**Prompt**.
Restate each entry below exactly; pictures stay out of the copy.

[Image comparison data]
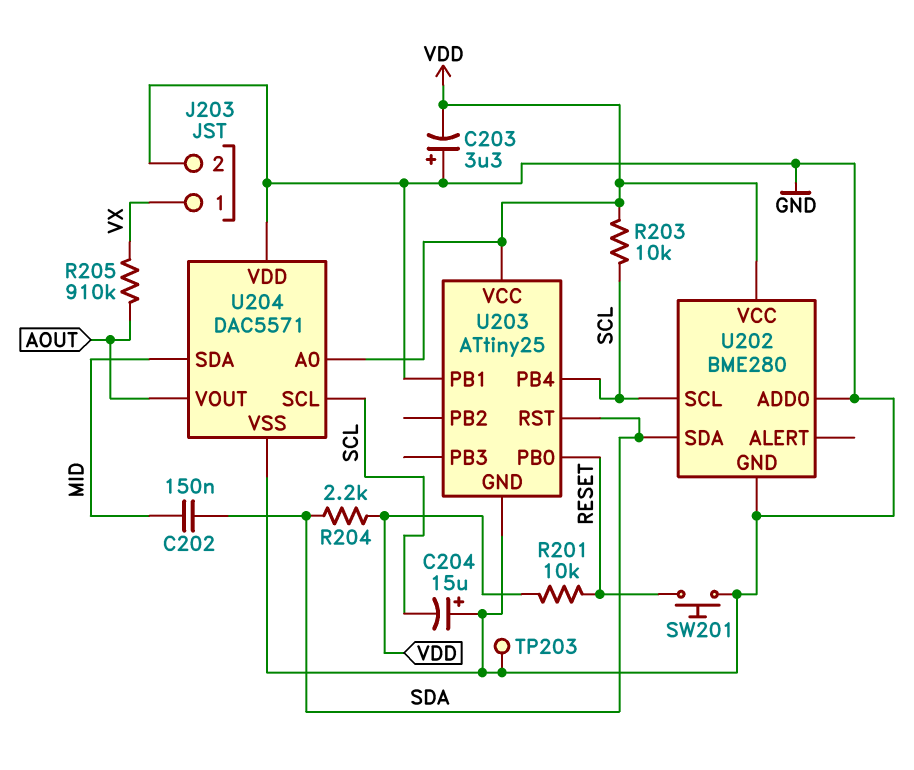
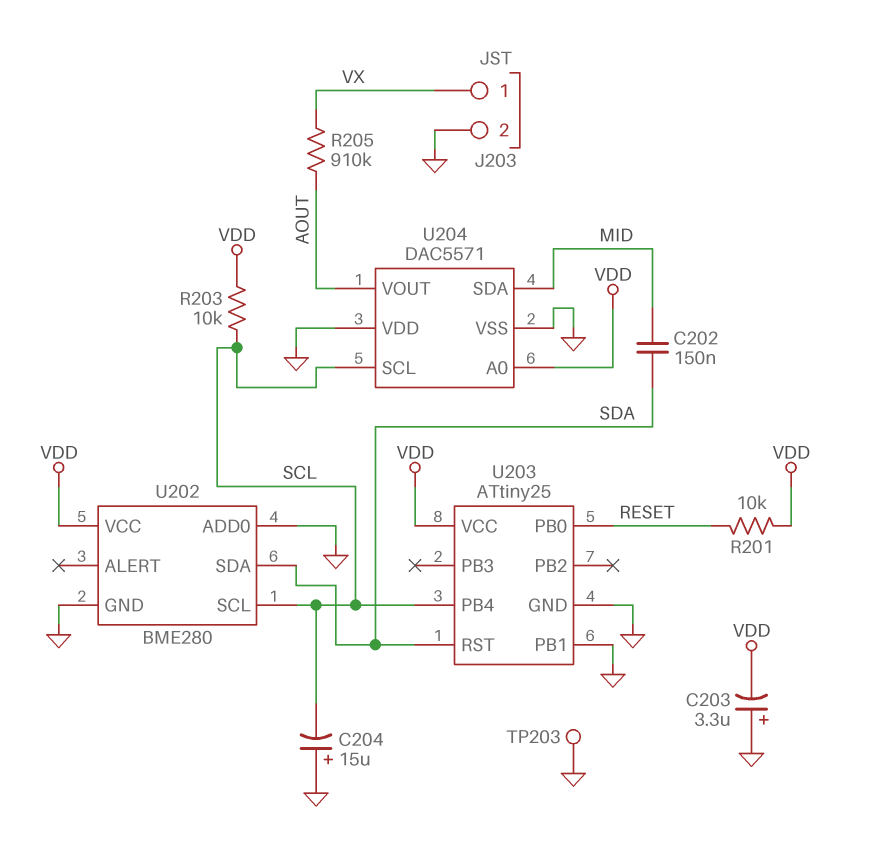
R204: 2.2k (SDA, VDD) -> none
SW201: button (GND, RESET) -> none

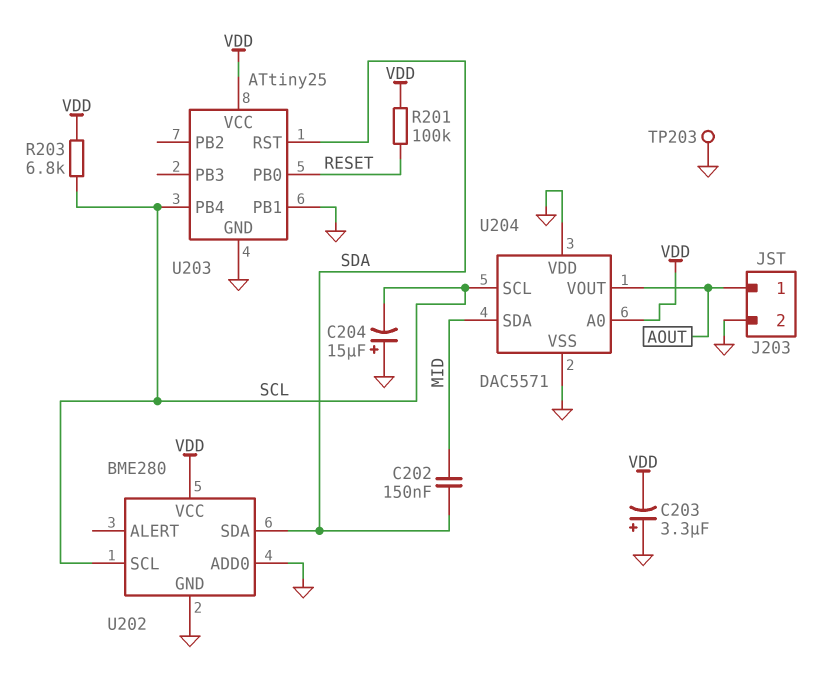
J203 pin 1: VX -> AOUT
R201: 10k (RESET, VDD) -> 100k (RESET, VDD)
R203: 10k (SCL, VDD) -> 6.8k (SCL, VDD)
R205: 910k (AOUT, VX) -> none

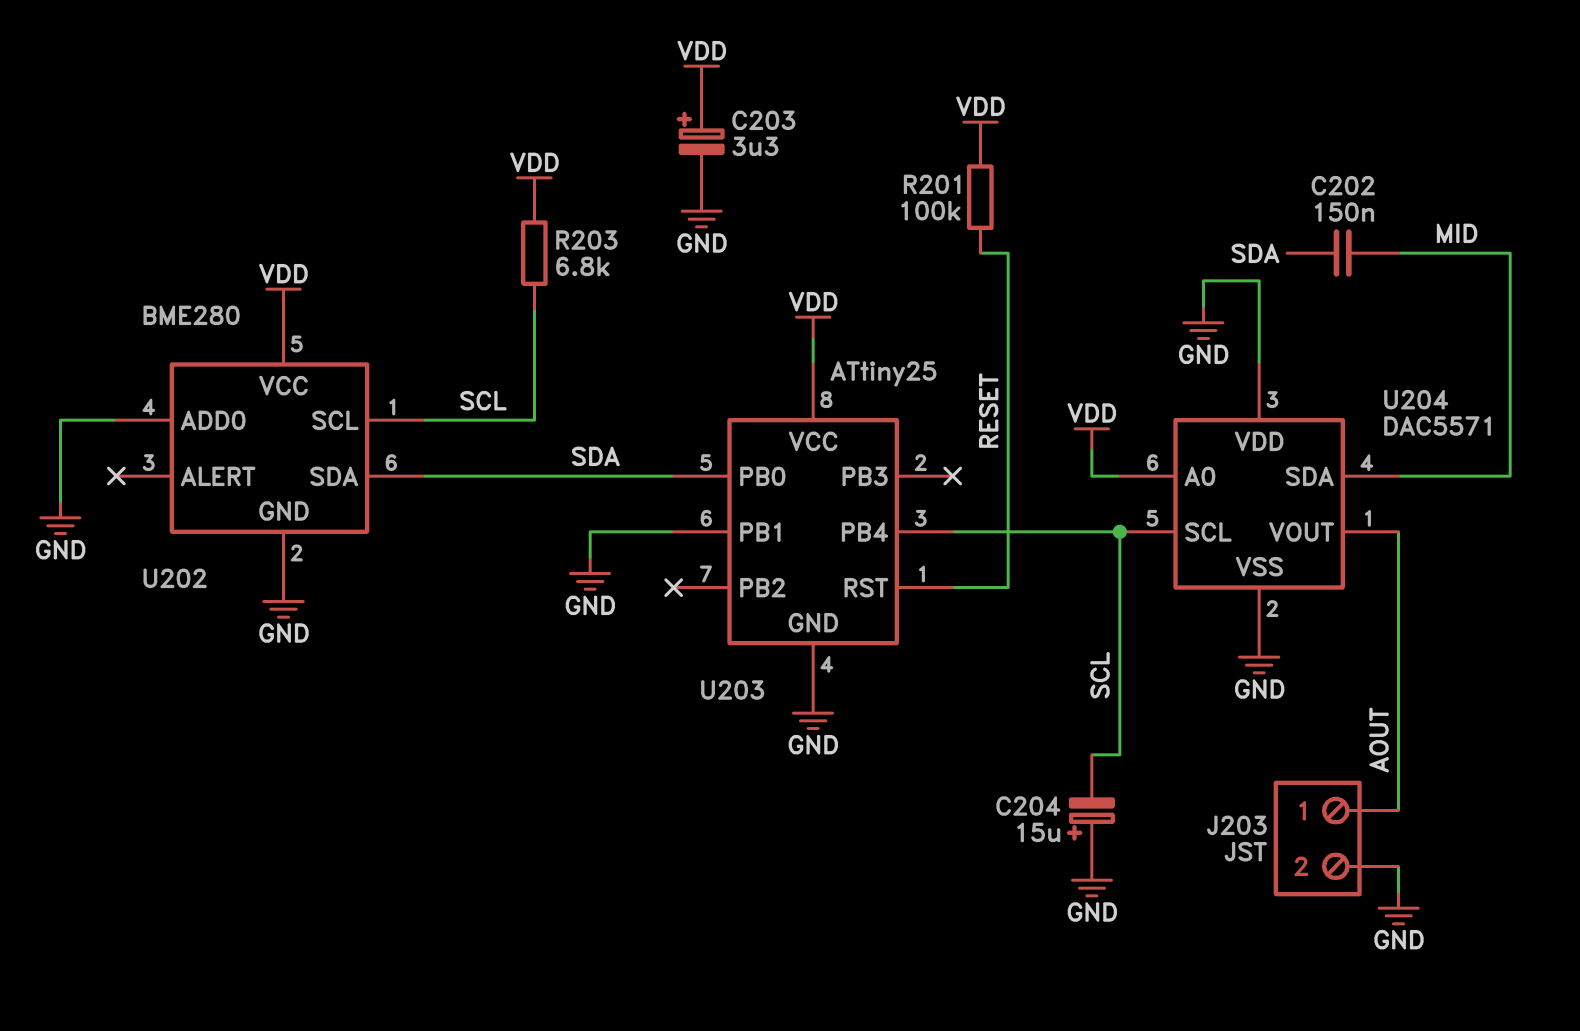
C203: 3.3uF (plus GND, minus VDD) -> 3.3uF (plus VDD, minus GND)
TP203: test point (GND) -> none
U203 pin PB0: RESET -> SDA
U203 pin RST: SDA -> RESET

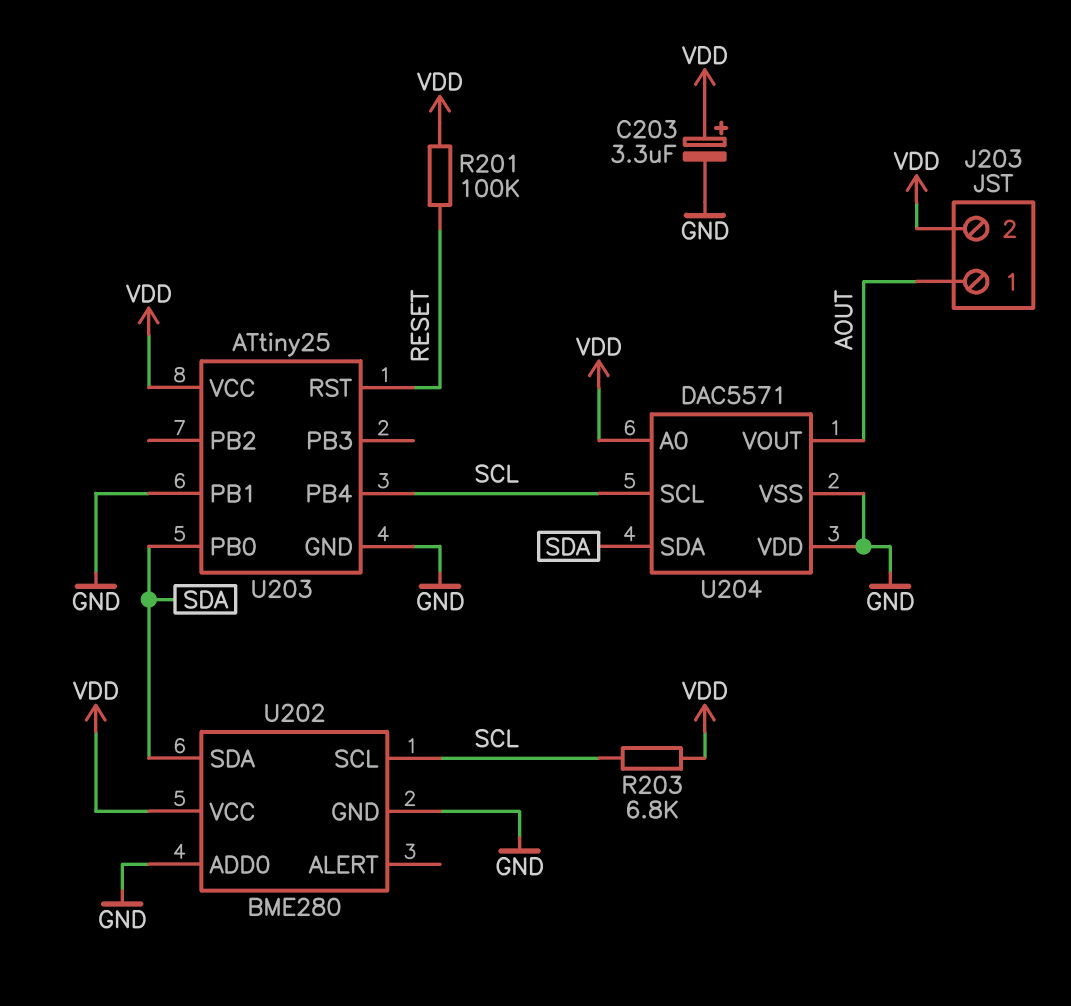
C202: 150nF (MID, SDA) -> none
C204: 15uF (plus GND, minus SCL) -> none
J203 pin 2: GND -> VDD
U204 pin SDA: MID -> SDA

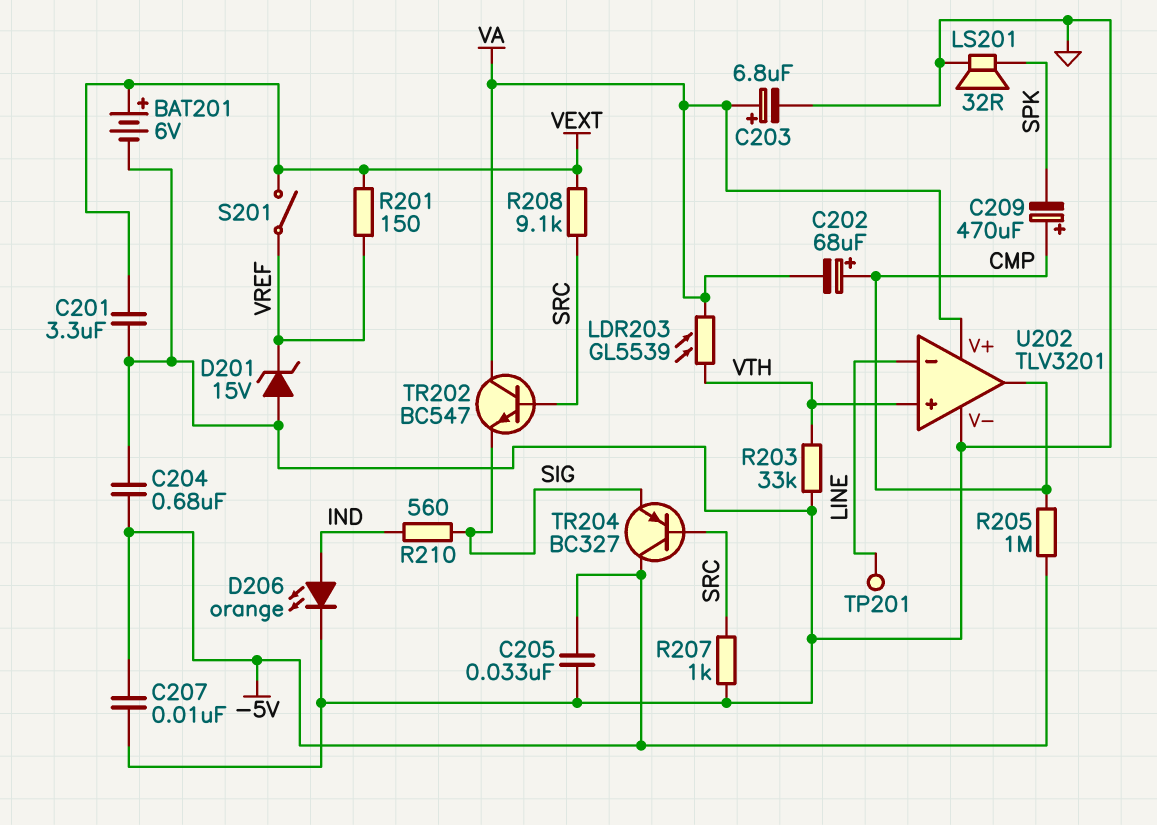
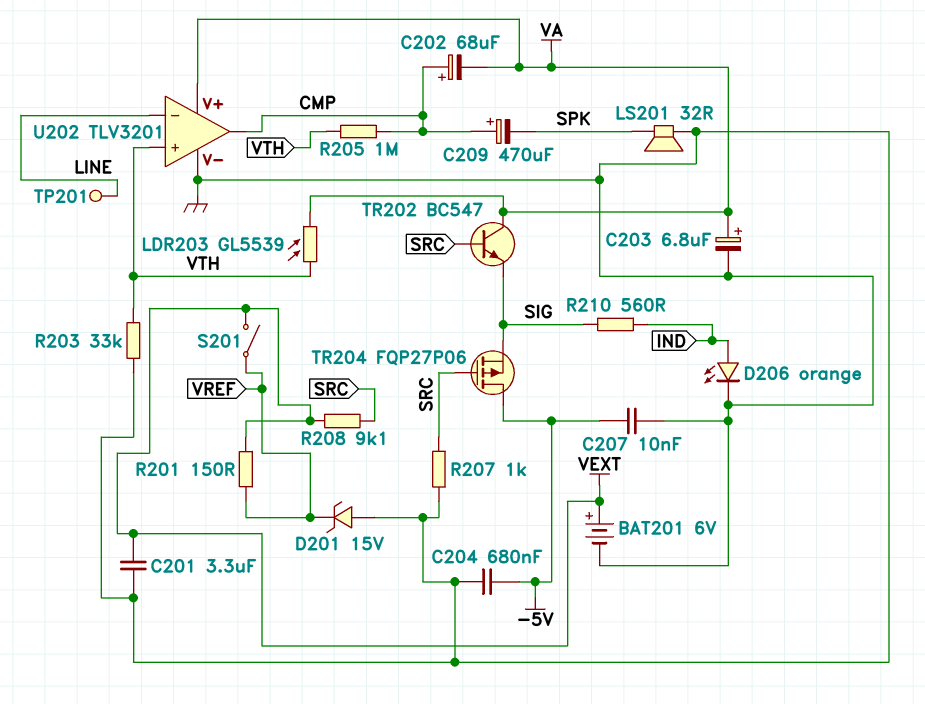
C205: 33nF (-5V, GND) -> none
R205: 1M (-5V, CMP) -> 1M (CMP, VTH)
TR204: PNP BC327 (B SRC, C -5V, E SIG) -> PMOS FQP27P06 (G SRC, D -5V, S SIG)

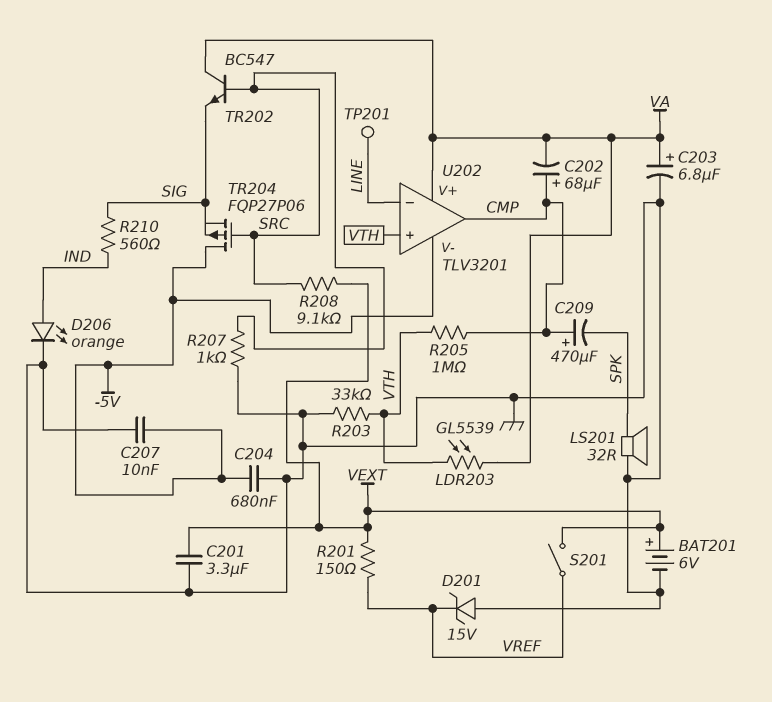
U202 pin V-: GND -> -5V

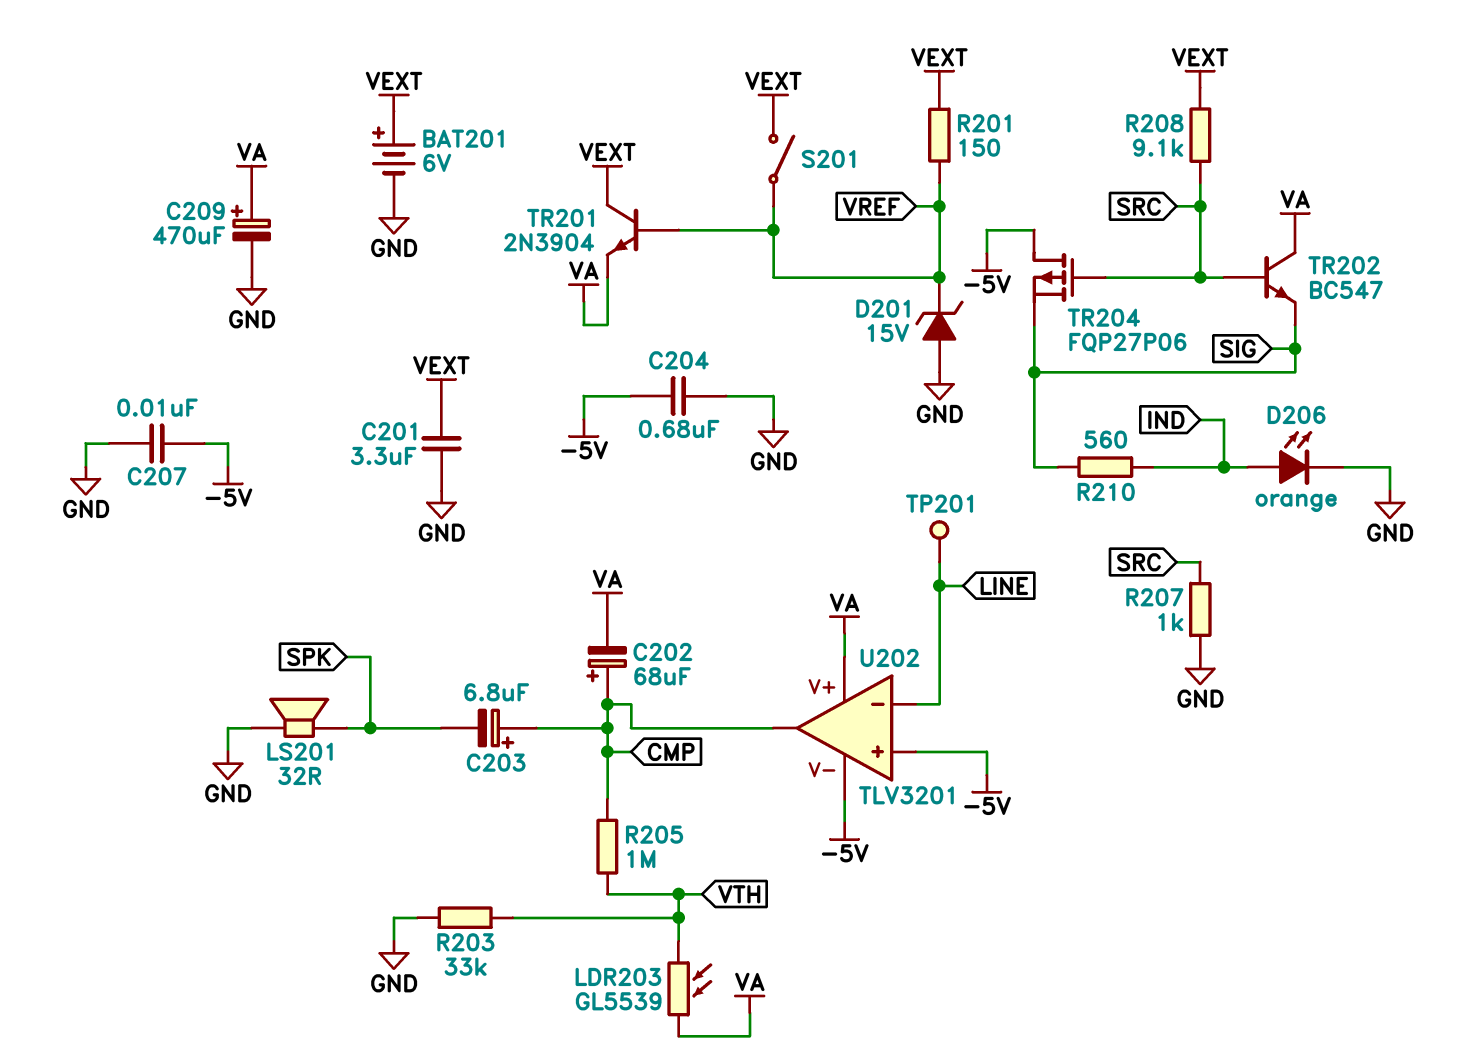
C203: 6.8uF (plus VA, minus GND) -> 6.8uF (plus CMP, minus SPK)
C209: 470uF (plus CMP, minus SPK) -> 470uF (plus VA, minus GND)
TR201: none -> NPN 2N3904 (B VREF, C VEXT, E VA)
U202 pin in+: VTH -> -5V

**Output of the exercise**.
R204: 2.2k (SDA, VDD) -> none
SW201: button (GND, RESET) -> none

J203 pin 1: VX -> AOUT
R201: 10k (RESET, VDD) -> 100k (RESET, VDD)
R203: 10k (SCL, VDD) -> 6.8k (SCL, VDD)
R205: 910k (AOUT, VX) -> none

C203: 3.3uF (plus GND, minus VDD) -> 3.3uF (plus VDD, minus GND)
TP203: test point (GND) -> none
U203 pin PB0: RESET -> SDA
U203 pin RST: SDA -> RESET

C202: 150nF (MID, SDA) -> none
C204: 15uF (plus GND, minus SCL) -> none
J203 pin 2: GND -> VDD
U204 pin SDA: MID -> SDA

C205: 33nF (-5V, GND) -> none
R205: 1M (-5V, CMP) -> 1M (CMP, VTH)
TR204: PNP BC327 (B SRC, C -5V, E SIG) -> PMOS FQP27P06 (G SRC, D -5V, S SIG)

U202 pin V-: GND -> -5V

C203: 6.8uF (plus VA, minus GND) -> 6.8uF (plus CMP, minus SPK)
C209: 470uF (plus CMP, minus SPK) -> 470uF (plus VA, minus GND)
TR201: none -> NPN 2N3904 (B VREF, C VEXT, E VA)
U202 pin in+: VTH -> -5V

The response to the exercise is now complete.